# The task:
Using the data beneath this instruction, retype only the lines from the one that contains "orange light bulb: 2 -> 0" down to the one that contains "white strawberry: 3 -> 1", both included, exactly as they appear.

# Records provided:
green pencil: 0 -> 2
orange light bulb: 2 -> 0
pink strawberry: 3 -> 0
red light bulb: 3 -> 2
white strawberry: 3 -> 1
---
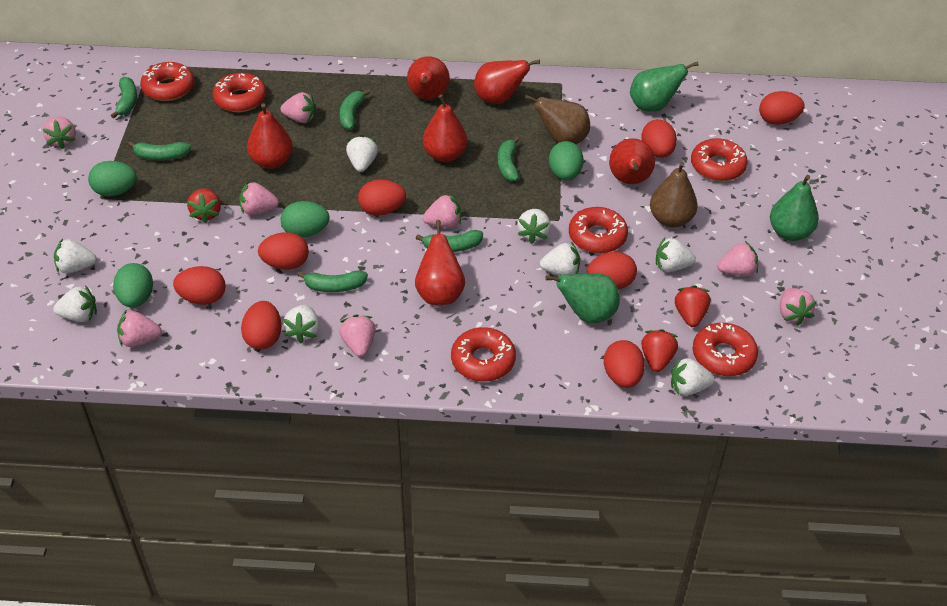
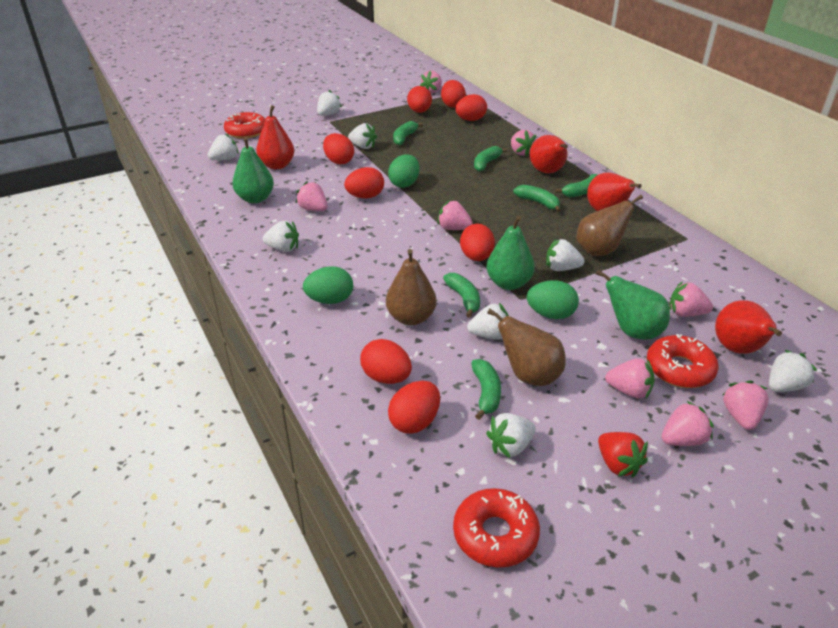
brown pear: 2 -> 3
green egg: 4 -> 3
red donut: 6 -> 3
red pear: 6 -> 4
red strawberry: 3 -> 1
---
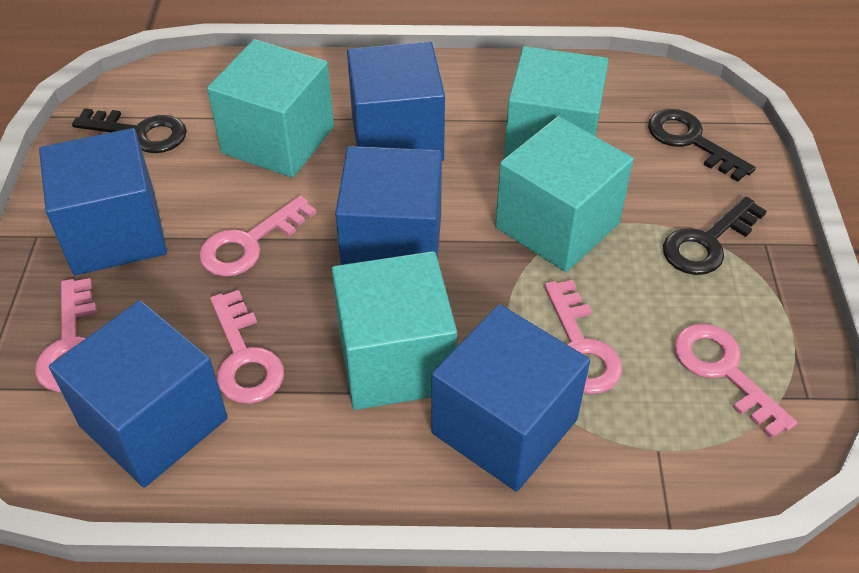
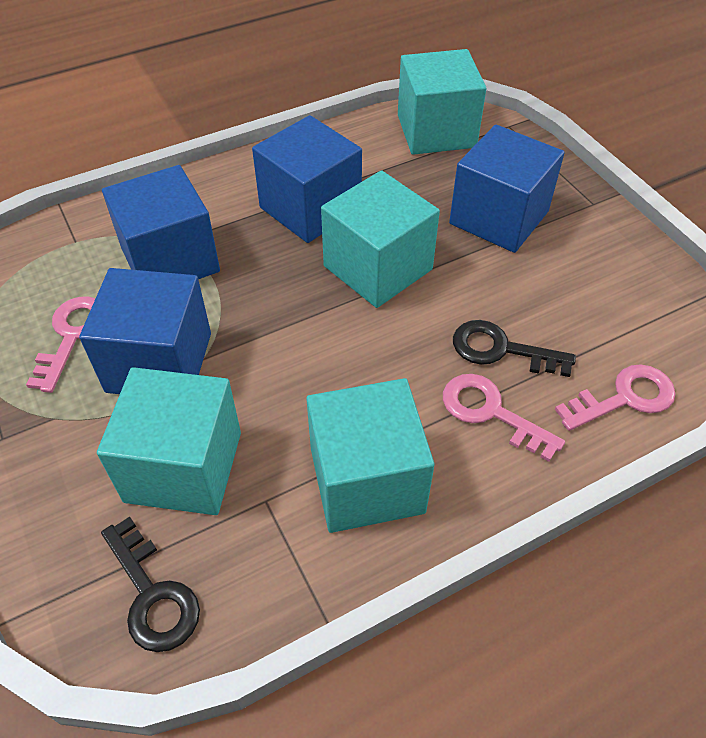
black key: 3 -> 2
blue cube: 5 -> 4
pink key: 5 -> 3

# Solution to this task:
orange light bulb: 2 -> 0
pink strawberry: 3 -> 0
red light bulb: 3 -> 2
white strawberry: 3 -> 1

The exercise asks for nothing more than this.